::: STORED DATA

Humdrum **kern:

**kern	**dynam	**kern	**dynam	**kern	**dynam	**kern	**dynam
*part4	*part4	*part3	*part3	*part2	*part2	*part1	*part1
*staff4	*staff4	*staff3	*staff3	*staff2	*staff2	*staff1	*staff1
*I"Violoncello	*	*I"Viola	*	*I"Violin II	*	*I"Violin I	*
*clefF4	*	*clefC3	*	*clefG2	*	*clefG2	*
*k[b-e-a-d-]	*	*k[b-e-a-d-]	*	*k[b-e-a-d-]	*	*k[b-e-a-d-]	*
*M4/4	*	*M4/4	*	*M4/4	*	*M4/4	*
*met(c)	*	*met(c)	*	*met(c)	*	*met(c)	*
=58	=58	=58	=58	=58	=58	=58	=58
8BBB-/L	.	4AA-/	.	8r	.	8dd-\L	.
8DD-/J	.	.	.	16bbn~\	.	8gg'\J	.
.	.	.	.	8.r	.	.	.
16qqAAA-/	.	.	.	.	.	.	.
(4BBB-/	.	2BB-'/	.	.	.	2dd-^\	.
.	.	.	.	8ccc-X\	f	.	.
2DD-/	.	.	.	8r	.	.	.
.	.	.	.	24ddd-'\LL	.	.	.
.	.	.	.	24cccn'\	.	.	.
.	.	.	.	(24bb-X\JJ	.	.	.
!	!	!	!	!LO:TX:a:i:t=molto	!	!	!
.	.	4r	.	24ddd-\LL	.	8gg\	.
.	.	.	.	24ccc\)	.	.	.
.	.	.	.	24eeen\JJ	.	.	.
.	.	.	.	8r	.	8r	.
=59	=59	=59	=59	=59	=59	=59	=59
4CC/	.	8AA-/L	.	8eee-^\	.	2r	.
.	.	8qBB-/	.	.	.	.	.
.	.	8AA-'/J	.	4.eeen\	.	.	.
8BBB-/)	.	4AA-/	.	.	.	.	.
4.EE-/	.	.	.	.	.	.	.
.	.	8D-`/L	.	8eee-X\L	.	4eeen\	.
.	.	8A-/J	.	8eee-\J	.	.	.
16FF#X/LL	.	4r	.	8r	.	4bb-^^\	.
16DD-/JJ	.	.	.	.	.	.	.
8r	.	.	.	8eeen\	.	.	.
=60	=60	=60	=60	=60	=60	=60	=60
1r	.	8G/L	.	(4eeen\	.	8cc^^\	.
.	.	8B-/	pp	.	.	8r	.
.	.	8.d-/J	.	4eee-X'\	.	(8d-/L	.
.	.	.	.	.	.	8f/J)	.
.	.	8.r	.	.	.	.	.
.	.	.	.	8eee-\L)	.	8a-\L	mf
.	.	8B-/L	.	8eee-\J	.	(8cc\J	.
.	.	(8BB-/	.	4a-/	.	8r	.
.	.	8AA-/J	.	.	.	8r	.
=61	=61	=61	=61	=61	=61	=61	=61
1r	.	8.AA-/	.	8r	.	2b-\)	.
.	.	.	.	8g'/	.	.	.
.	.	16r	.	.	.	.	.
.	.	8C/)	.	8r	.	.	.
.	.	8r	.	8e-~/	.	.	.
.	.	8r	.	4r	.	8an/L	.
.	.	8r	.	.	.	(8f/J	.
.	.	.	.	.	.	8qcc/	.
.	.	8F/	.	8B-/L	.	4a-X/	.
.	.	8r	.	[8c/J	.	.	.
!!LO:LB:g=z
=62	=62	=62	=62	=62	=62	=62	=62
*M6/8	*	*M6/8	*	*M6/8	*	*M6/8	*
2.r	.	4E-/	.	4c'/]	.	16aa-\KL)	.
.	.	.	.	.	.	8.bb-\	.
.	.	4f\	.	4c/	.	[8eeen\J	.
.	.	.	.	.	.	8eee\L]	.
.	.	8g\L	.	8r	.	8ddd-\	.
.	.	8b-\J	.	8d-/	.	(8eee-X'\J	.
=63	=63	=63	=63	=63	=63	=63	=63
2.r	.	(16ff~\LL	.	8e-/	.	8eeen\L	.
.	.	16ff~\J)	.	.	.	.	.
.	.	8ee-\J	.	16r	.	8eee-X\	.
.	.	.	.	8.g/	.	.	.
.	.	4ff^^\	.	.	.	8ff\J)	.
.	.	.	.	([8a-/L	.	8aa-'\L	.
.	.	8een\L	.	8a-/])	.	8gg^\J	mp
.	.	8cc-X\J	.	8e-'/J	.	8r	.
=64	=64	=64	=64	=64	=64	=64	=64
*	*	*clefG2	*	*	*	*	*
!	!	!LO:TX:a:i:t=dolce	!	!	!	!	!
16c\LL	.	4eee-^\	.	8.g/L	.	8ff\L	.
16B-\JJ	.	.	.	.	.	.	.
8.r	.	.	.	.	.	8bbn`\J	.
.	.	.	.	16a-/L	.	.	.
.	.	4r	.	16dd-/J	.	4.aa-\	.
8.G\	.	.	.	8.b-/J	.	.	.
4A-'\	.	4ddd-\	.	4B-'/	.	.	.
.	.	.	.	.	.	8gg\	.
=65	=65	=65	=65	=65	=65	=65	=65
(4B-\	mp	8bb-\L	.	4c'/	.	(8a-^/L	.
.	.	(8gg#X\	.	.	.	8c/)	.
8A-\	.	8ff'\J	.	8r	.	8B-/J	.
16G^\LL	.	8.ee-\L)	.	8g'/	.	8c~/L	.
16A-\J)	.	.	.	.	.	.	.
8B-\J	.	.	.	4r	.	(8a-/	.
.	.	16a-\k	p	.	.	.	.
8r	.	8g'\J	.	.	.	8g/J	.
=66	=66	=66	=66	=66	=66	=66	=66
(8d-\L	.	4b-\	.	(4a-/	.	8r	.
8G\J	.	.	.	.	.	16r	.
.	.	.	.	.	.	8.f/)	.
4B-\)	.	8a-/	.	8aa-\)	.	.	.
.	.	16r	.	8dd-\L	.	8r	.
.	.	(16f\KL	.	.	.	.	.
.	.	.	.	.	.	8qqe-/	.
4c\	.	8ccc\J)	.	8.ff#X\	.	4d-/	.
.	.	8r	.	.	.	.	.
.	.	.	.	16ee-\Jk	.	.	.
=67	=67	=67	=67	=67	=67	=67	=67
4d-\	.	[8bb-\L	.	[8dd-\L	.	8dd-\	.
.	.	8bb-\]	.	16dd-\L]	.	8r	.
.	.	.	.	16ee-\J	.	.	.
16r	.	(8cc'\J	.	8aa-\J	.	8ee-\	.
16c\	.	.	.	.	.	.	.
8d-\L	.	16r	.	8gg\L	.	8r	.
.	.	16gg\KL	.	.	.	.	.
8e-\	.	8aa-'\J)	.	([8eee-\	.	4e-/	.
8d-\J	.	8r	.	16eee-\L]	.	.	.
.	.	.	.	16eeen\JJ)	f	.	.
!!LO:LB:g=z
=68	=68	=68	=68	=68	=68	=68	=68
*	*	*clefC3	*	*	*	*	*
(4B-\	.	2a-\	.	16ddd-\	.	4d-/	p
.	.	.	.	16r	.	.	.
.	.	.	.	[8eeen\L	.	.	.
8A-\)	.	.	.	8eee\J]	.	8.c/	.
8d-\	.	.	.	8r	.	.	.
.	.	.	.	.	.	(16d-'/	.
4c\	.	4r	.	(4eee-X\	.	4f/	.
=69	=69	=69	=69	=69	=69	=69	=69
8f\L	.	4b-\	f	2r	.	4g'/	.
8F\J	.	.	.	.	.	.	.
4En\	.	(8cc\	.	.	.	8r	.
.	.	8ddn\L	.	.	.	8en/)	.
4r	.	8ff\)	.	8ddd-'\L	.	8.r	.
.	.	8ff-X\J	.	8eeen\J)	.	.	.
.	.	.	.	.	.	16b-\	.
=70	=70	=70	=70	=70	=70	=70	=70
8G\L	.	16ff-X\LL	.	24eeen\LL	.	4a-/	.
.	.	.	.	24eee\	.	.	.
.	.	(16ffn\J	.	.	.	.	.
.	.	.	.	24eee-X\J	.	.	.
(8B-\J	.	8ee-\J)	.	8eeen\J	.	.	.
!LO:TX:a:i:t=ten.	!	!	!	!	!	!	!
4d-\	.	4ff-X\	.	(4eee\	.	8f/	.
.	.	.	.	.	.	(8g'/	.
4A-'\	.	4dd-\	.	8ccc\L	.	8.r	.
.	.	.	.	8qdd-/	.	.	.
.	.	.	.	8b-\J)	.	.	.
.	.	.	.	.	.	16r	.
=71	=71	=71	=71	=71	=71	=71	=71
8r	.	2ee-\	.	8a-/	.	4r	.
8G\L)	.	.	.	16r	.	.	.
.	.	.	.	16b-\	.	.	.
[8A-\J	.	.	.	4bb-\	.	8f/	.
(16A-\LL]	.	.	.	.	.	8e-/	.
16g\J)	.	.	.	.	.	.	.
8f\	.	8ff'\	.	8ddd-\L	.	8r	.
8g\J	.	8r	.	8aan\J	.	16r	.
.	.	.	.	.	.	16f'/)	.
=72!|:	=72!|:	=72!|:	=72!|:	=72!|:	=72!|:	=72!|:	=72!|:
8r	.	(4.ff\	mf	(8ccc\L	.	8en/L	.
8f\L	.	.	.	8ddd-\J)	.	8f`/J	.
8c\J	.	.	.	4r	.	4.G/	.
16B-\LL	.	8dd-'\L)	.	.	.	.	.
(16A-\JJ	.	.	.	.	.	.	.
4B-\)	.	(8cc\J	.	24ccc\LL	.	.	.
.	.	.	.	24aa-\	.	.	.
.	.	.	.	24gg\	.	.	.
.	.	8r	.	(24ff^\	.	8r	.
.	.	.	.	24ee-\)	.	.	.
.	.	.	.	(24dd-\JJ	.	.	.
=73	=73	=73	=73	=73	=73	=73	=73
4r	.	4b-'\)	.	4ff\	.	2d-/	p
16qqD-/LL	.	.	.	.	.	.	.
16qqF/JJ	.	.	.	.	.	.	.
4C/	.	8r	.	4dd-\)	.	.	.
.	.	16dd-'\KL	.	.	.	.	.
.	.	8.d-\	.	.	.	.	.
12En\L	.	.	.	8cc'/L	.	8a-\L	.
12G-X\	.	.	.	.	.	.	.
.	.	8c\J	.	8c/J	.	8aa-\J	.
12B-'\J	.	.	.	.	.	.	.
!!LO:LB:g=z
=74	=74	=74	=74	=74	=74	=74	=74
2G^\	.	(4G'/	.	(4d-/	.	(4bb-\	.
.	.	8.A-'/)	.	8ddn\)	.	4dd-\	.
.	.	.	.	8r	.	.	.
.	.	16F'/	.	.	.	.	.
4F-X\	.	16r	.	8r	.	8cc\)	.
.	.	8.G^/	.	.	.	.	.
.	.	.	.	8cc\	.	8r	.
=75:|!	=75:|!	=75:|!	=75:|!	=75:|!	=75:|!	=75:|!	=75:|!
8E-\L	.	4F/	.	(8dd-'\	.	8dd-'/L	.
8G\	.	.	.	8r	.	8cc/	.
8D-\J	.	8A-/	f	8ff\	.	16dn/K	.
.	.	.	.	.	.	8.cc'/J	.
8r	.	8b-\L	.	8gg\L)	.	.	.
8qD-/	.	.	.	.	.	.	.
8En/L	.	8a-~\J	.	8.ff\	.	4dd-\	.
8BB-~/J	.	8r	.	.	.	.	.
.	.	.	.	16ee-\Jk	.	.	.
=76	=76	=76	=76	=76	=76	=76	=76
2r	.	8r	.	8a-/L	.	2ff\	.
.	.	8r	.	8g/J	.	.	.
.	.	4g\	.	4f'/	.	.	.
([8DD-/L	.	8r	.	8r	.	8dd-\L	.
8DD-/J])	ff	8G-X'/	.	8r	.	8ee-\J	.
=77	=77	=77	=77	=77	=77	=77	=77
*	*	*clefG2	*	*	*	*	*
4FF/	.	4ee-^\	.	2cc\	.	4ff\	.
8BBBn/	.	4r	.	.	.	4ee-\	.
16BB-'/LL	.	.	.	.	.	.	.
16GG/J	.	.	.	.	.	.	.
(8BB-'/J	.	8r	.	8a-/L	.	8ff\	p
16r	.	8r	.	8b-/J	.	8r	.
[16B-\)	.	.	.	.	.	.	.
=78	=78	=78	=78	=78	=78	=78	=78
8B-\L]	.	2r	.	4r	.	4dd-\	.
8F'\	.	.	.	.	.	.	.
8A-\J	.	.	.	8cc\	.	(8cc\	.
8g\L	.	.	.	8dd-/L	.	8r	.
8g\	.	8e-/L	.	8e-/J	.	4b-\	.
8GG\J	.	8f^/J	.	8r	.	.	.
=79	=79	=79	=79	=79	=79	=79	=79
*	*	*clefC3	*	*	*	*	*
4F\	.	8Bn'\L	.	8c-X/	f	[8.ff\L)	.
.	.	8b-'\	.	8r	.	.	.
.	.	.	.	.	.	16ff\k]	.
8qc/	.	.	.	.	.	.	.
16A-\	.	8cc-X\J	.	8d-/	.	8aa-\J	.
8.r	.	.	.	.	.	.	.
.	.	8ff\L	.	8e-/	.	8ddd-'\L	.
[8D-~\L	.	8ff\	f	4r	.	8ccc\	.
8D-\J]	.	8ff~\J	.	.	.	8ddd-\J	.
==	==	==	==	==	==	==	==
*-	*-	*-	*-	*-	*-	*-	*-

::::::

__BRIEF__. Keep only the lines of the data above that contain the string "kern", and list them unchanged in their original order.

__FULL SOLUTION__.
Humdrum **kern:
**kern	**dynam	**kern	**dynam	**kern	**dynam	**kern	**dynam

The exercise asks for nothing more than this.